• _Work order_
Give again only what runs from the line with "grey boat: 5 -> 1" to the final line of the entries below, exactly as written and without pictures.

• _Data provided_
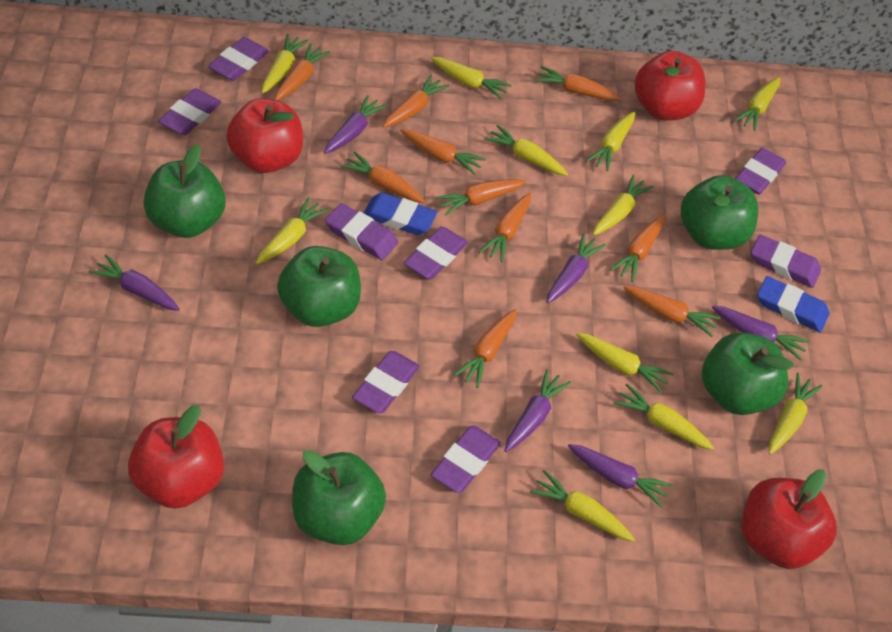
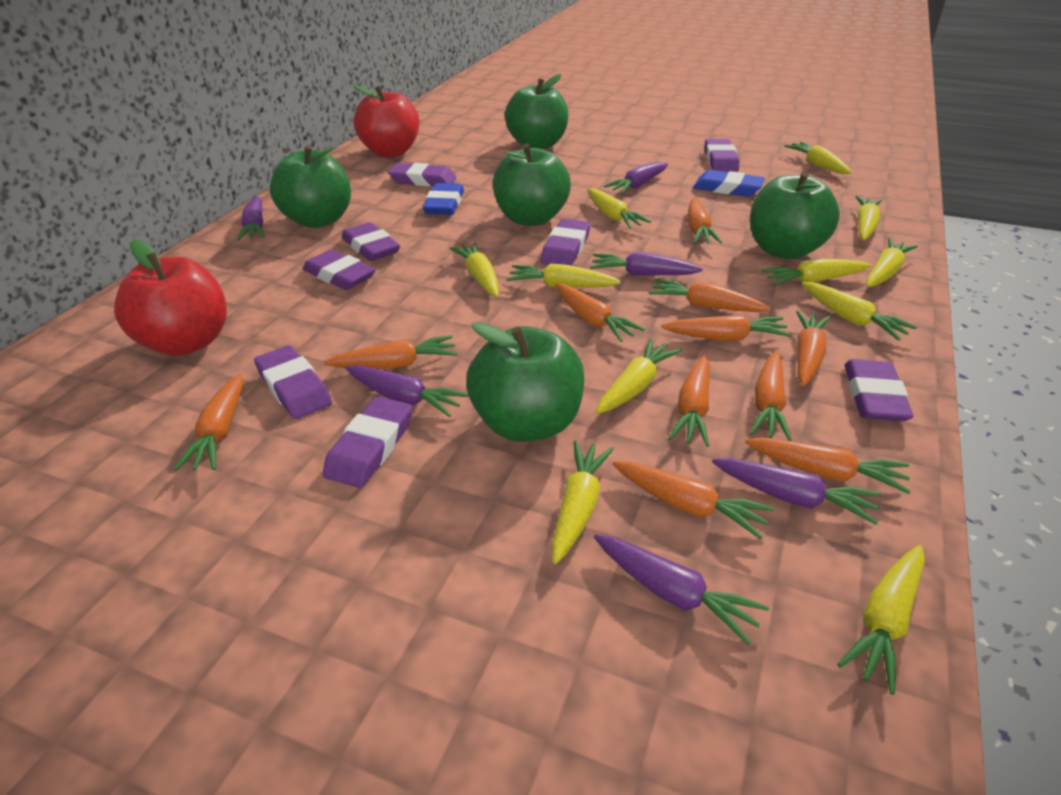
orange carrot: 10 -> 11
red apple: 4 -> 2

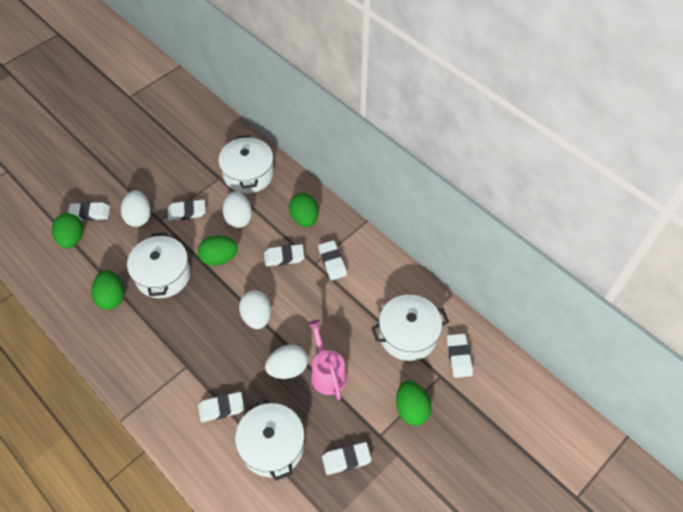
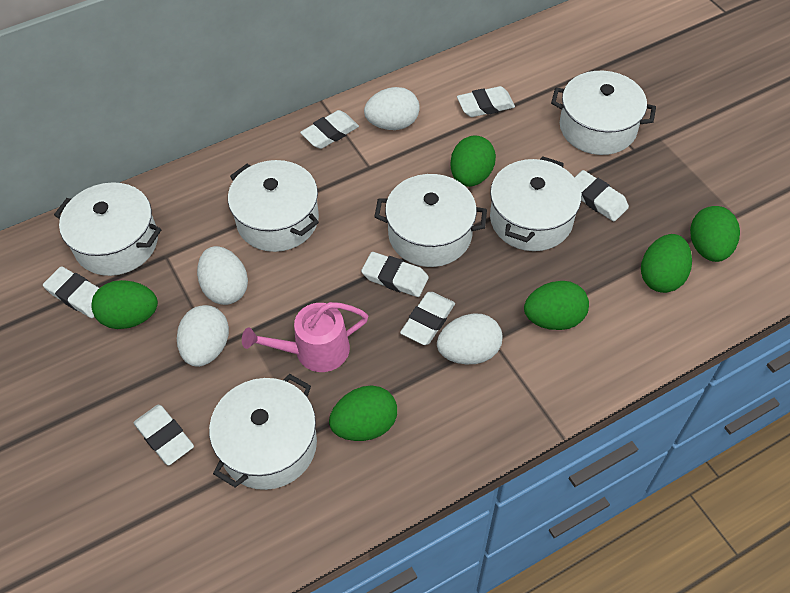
green egg: 5 -> 6
white pot: 4 -> 6

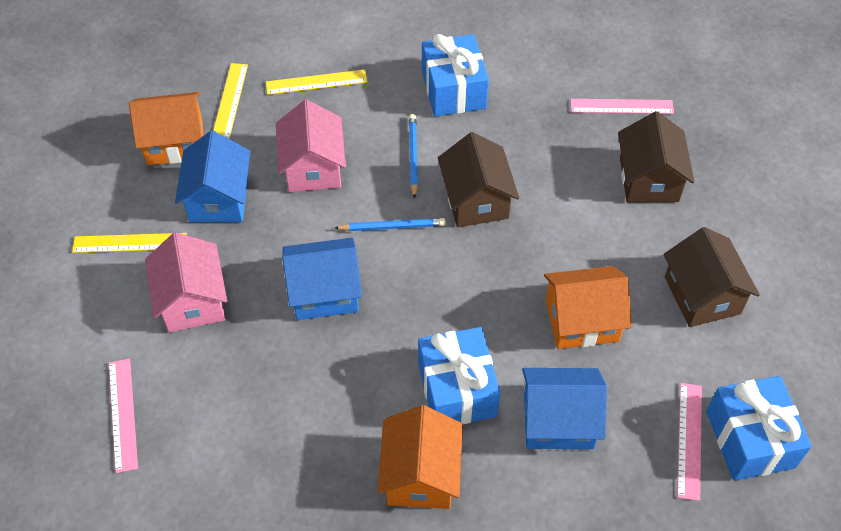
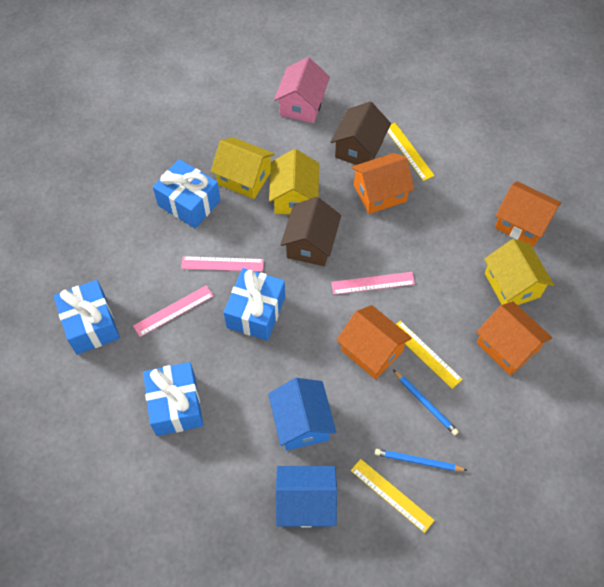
blue gift: 3 -> 4
blue house: 3 -> 2
brown house: 3 -> 2
orange house: 3 -> 4
pink house: 2 -> 1
yellow house: 0 -> 3

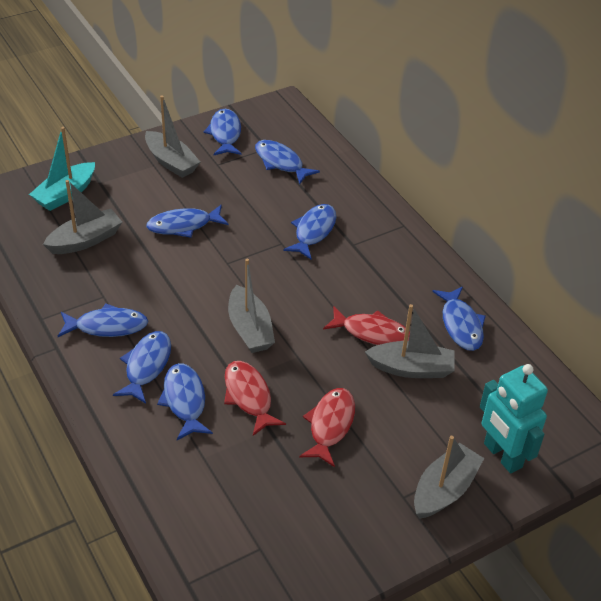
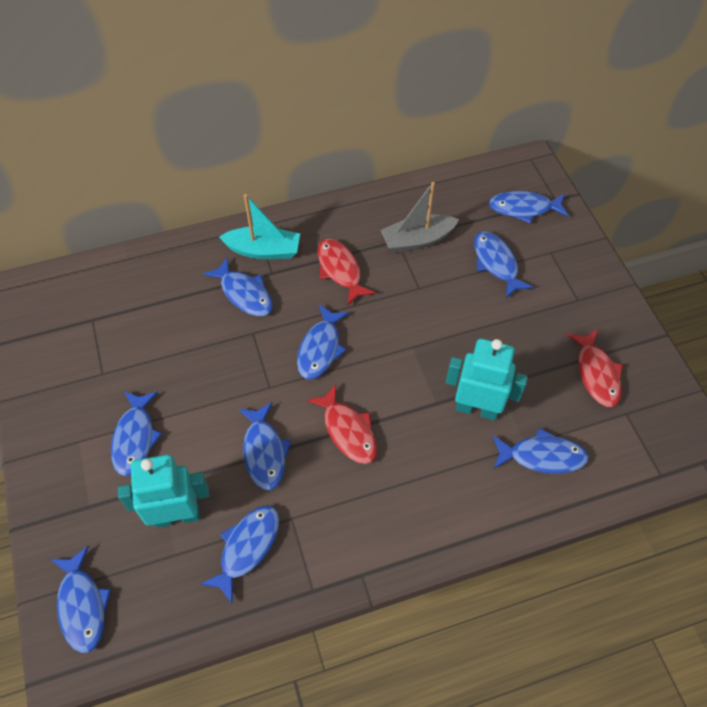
blue fish: 8 -> 9
grey boat: 5 -> 1
turquoise robot: 1 -> 2

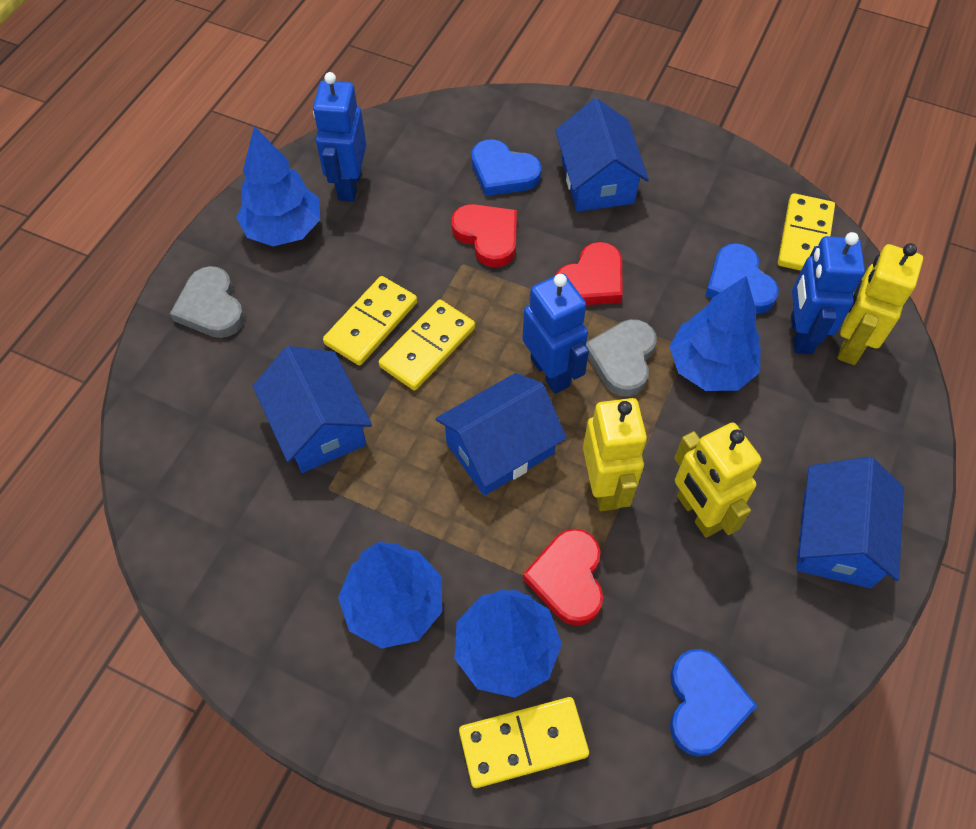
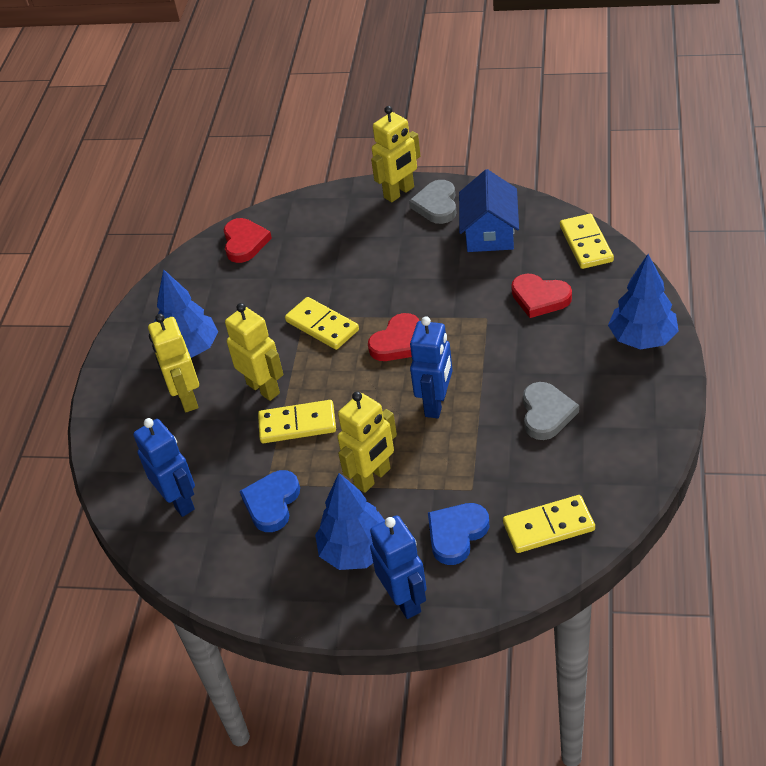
blue heart: 3 -> 2
blue house: 4 -> 1
blue tree: 4 -> 3
yellow robot: 3 -> 4

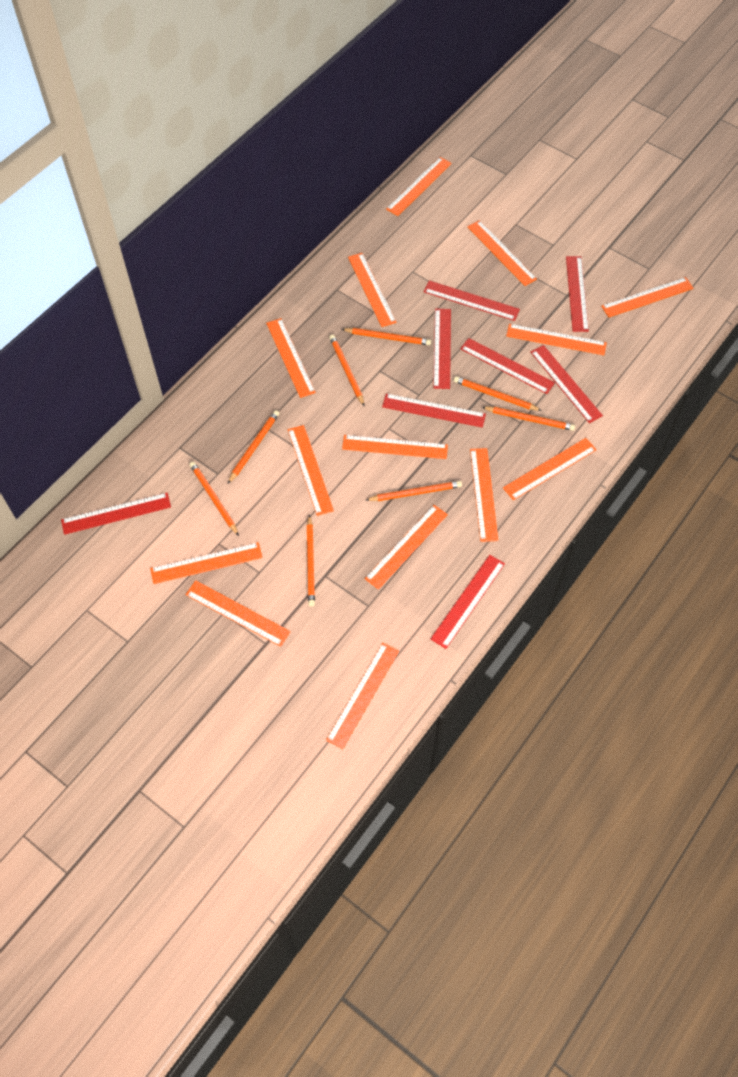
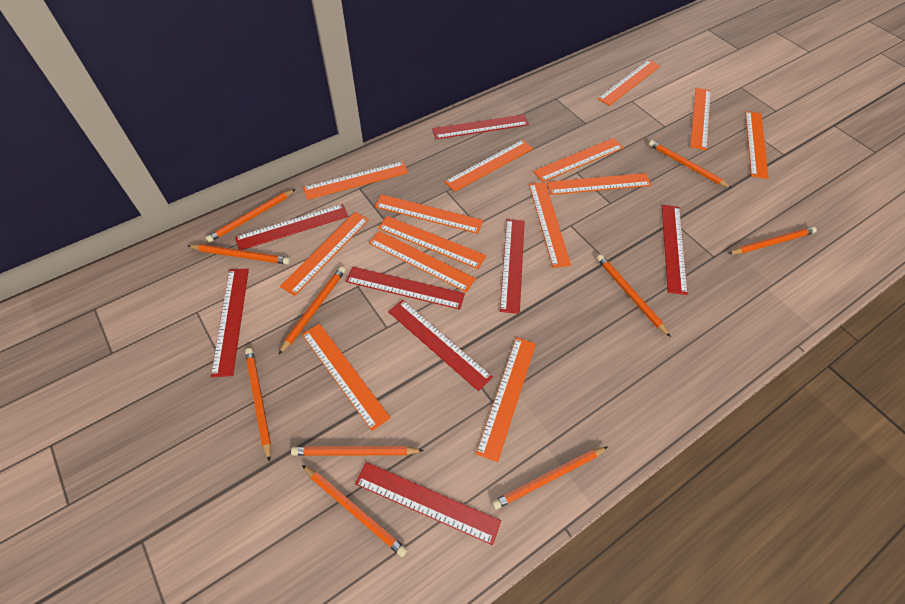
orange pencil: 8 -> 10

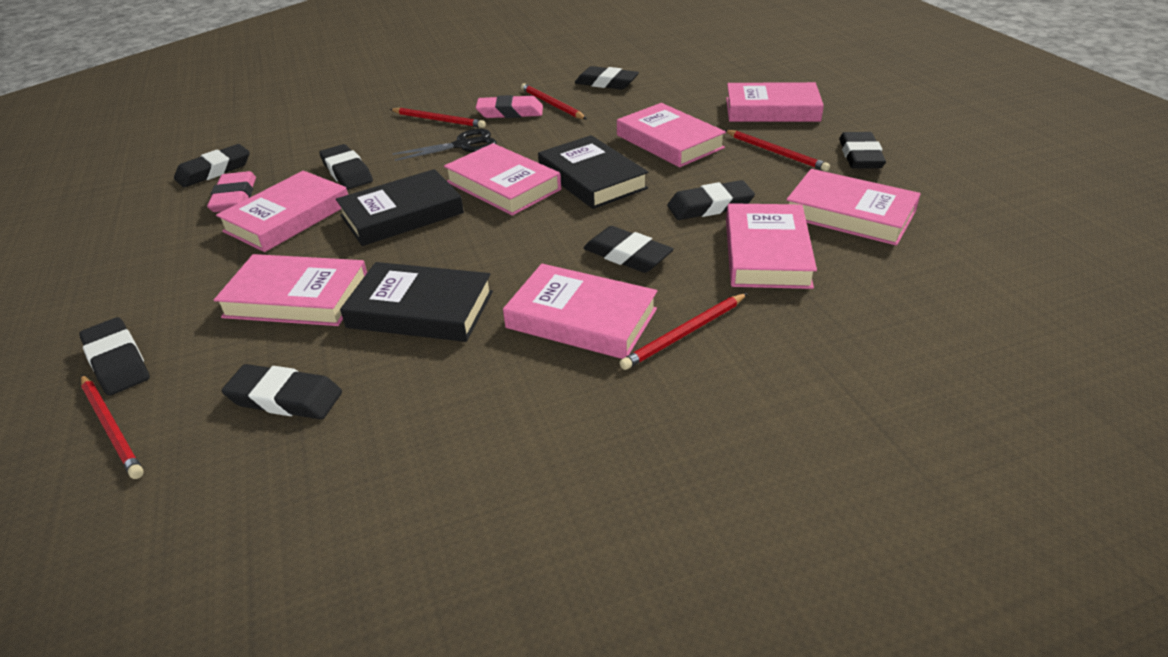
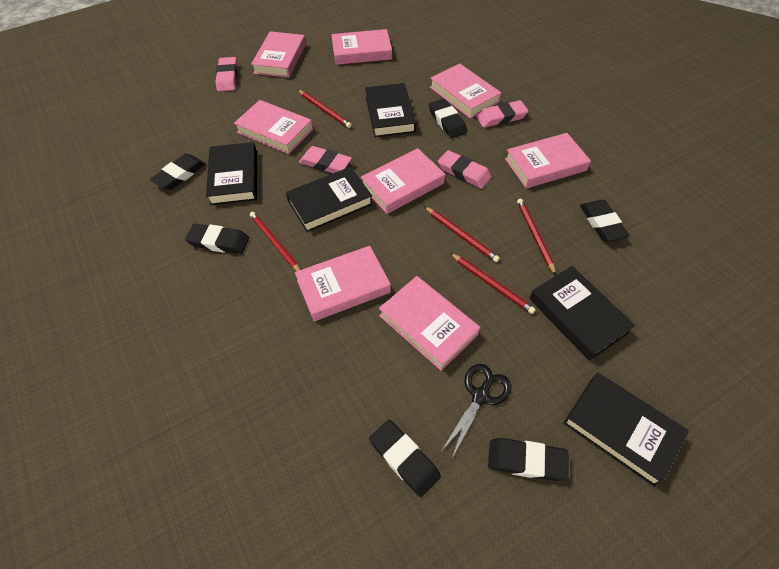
black book: 3 -> 5
black eraser: 8 -> 6
pink eraser: 2 -> 4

• _Response area_
grey boat: 5 -> 1
turquoise robot: 1 -> 2

blue heart: 3 -> 2
blue house: 4 -> 1
blue tree: 4 -> 3
yellow robot: 3 -> 4

orange pencil: 8 -> 10

black book: 3 -> 5
black eraser: 8 -> 6
pink eraser: 2 -> 4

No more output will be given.